- Opening Delimiter -

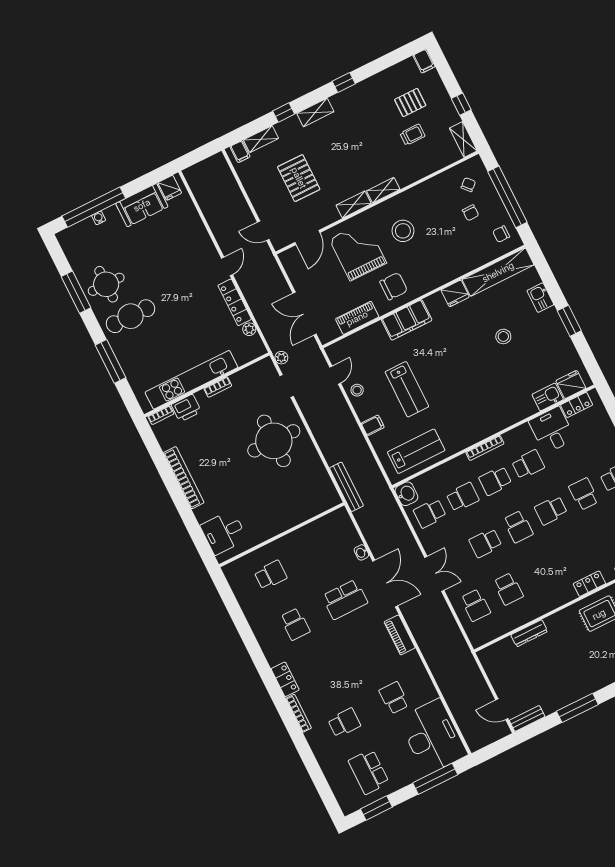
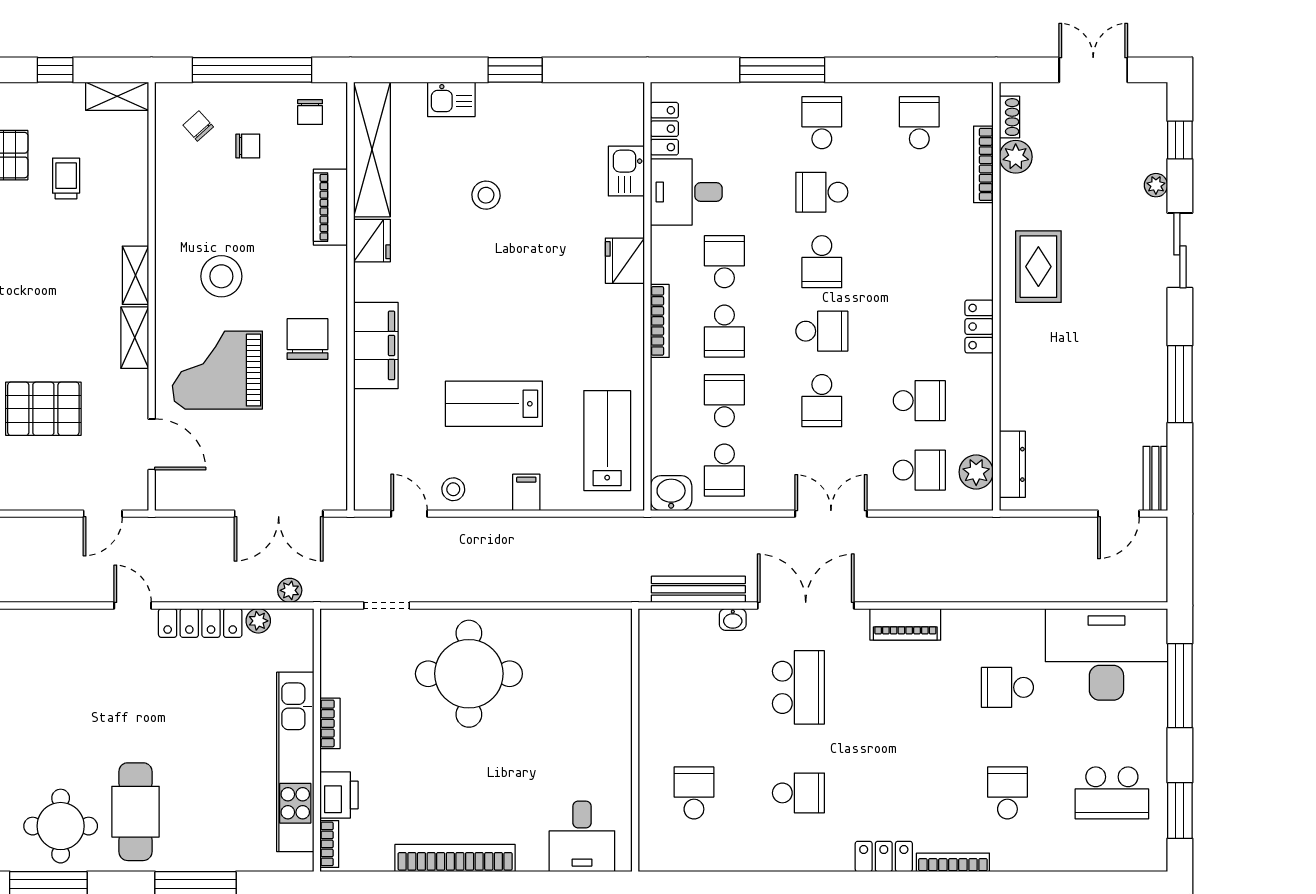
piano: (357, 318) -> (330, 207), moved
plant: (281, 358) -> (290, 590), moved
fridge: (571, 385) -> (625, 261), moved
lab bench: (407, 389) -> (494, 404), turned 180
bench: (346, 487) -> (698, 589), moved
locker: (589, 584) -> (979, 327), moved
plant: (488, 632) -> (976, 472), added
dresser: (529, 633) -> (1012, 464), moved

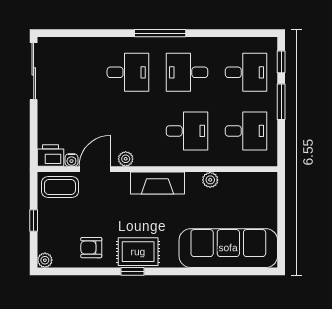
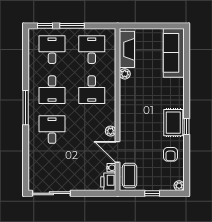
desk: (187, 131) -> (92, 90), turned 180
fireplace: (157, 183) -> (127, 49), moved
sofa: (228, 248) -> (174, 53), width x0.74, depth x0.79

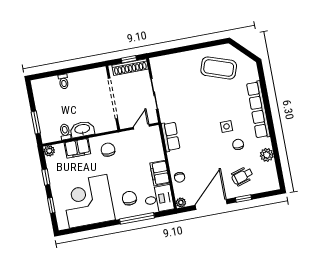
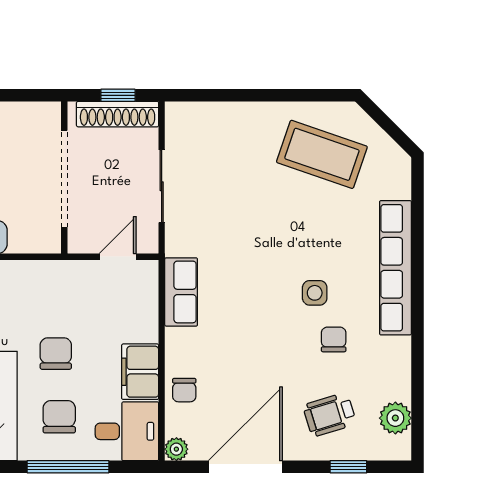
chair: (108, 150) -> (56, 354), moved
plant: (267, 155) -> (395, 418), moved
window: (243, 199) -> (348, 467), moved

- Closing Delimiter -

The full listing, transcribed exactly and without its pictures, is the expected result.

piano: (357, 318) -> (330, 207), moved
plant: (281, 358) -> (290, 590), moved
fridge: (571, 385) -> (625, 261), moved
lab bench: (407, 389) -> (494, 404), turned 180
bench: (346, 487) -> (698, 589), moved
locker: (589, 584) -> (979, 327), moved
plant: (488, 632) -> (976, 472), added
dresser: (529, 633) -> (1012, 464), moved

desk: (187, 131) -> (92, 90), turned 180
fireplace: (157, 183) -> (127, 49), moved
sofa: (228, 248) -> (174, 53), width x0.74, depth x0.79

chair: (108, 150) -> (56, 354), moved
plant: (267, 155) -> (395, 418), moved
window: (243, 199) -> (348, 467), moved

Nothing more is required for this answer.